### GIVEN ENTRIES ###

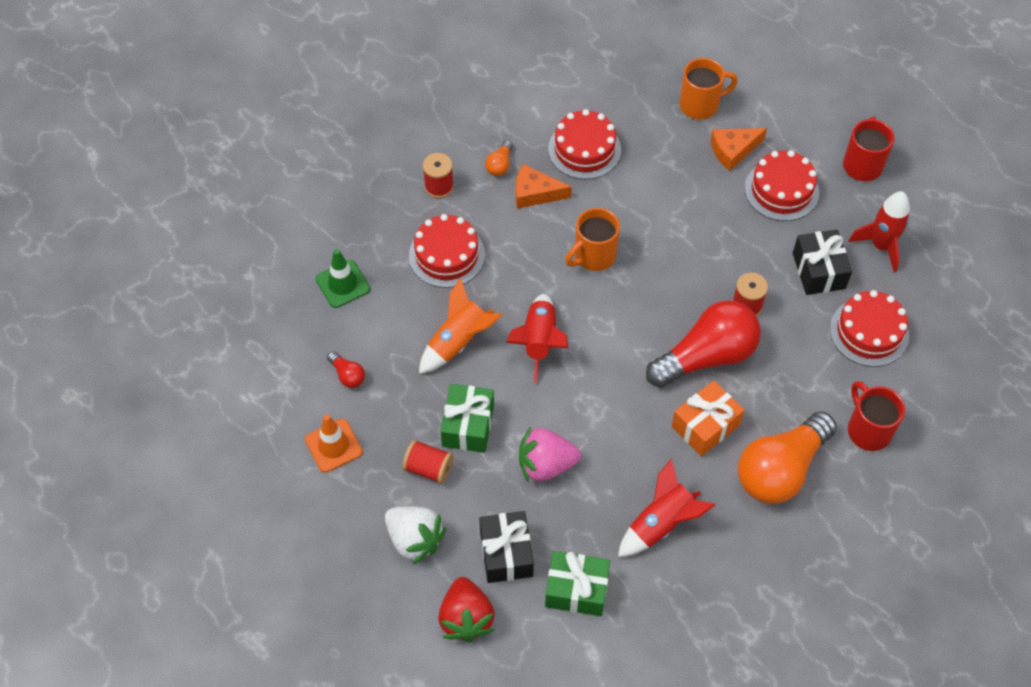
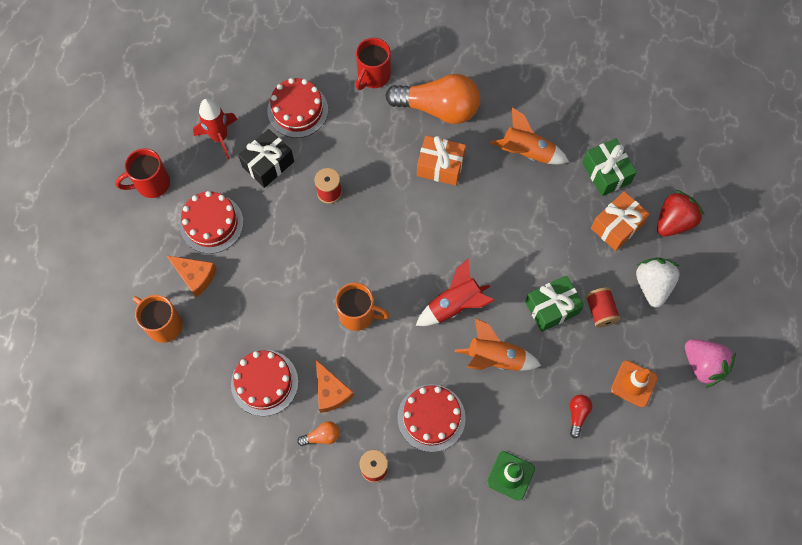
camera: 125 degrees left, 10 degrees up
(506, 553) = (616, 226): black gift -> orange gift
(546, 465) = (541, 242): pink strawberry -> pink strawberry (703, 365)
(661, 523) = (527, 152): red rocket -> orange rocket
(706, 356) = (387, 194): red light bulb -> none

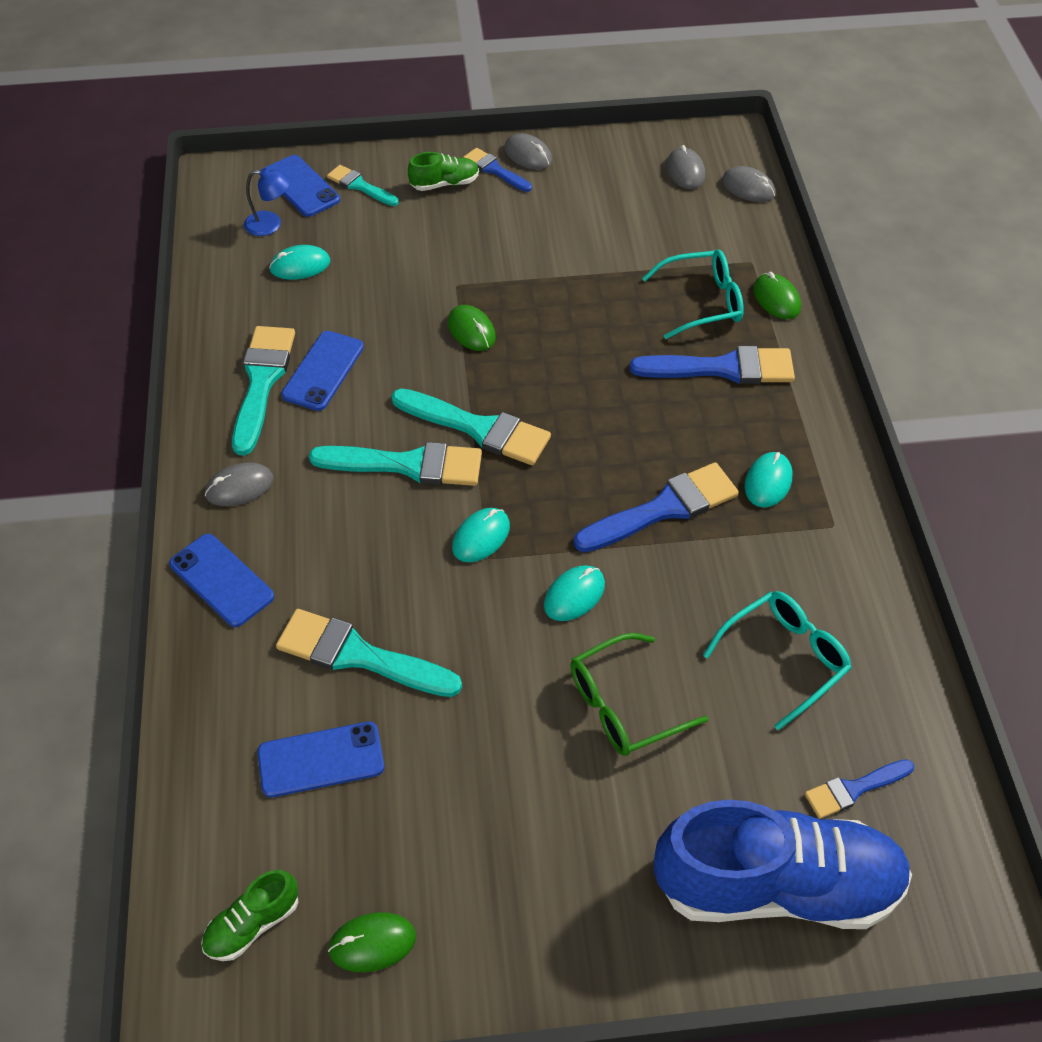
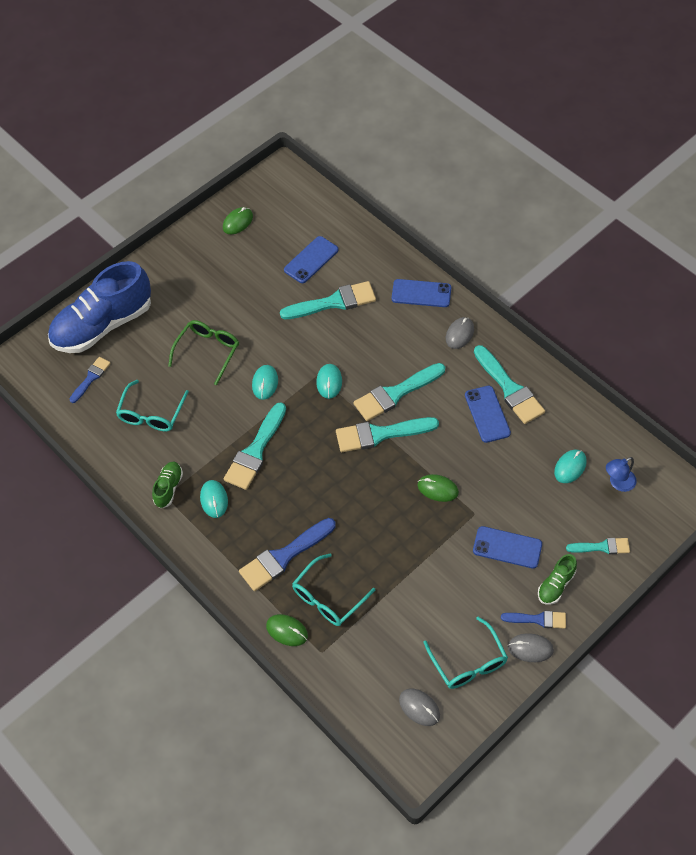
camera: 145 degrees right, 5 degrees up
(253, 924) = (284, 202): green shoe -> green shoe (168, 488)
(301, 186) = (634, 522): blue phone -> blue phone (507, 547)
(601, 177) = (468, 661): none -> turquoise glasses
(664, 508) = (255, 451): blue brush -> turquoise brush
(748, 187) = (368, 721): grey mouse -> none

###

> **TRY IT**:
Please retype, exactly and only, the lines from the one holding "(706, 356) = (387, 194): red" to the end of the entries, both ends included, without any pictures.

> **WRITTEN SOLUTION**:
(706, 356) = (387, 194): red light bulb -> none

camera: 145 degrees right, 5 degrees up
(253, 924) = (284, 202): green shoe -> green shoe (168, 488)
(301, 186) = (634, 522): blue phone -> blue phone (507, 547)
(601, 177) = (468, 661): none -> turquoise glasses
(664, 508) = (255, 451): blue brush -> turquoise brush
(748, 187) = (368, 721): grey mouse -> none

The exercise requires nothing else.